* MATERIALS PROVIDED:
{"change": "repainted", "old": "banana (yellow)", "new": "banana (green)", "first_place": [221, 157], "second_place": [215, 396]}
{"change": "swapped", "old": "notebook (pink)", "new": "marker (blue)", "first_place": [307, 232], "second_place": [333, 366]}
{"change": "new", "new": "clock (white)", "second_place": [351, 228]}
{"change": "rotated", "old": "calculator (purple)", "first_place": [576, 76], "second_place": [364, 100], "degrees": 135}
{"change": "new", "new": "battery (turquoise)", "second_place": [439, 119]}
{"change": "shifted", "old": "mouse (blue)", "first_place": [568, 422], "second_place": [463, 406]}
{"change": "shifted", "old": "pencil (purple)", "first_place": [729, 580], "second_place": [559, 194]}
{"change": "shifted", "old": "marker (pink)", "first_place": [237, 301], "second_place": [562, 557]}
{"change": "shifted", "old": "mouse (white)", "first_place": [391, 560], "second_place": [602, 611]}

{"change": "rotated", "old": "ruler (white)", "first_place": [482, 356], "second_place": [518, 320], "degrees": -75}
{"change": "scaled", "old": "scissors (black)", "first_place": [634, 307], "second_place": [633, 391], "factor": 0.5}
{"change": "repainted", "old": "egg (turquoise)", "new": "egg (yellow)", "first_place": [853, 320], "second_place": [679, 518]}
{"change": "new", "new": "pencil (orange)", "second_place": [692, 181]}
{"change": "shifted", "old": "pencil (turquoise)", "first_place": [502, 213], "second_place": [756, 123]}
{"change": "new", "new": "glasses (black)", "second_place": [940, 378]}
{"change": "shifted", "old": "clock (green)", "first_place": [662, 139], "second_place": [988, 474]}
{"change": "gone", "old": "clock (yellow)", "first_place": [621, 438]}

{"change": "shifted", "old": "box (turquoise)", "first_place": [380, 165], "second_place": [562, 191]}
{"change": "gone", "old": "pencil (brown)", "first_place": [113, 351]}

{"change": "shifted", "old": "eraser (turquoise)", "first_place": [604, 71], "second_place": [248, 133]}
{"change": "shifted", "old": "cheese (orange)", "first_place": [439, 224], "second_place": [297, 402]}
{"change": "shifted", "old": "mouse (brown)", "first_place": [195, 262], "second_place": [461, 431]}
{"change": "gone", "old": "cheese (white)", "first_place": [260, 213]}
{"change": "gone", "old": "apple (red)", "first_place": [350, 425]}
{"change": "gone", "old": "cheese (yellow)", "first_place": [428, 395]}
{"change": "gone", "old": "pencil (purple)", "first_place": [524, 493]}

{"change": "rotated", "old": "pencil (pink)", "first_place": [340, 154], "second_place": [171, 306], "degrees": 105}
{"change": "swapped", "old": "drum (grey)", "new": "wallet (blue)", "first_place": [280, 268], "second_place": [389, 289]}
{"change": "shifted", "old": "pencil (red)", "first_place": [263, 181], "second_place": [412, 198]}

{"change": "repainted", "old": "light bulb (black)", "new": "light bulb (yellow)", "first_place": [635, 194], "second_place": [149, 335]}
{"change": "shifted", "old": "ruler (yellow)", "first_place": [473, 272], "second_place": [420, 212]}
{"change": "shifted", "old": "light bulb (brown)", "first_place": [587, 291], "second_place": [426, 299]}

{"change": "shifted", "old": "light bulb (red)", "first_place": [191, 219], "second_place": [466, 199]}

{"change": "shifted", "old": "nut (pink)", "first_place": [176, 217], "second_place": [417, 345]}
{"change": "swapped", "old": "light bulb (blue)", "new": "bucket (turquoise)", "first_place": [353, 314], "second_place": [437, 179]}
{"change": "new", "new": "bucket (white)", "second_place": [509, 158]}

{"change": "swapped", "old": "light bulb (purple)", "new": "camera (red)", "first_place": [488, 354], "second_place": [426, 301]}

* DESCRIPTION OF THE TASK:
Work out how many lines of the records contain the string "marker". Nothing but the number should be written.

* SOLVED PROBLEM:
2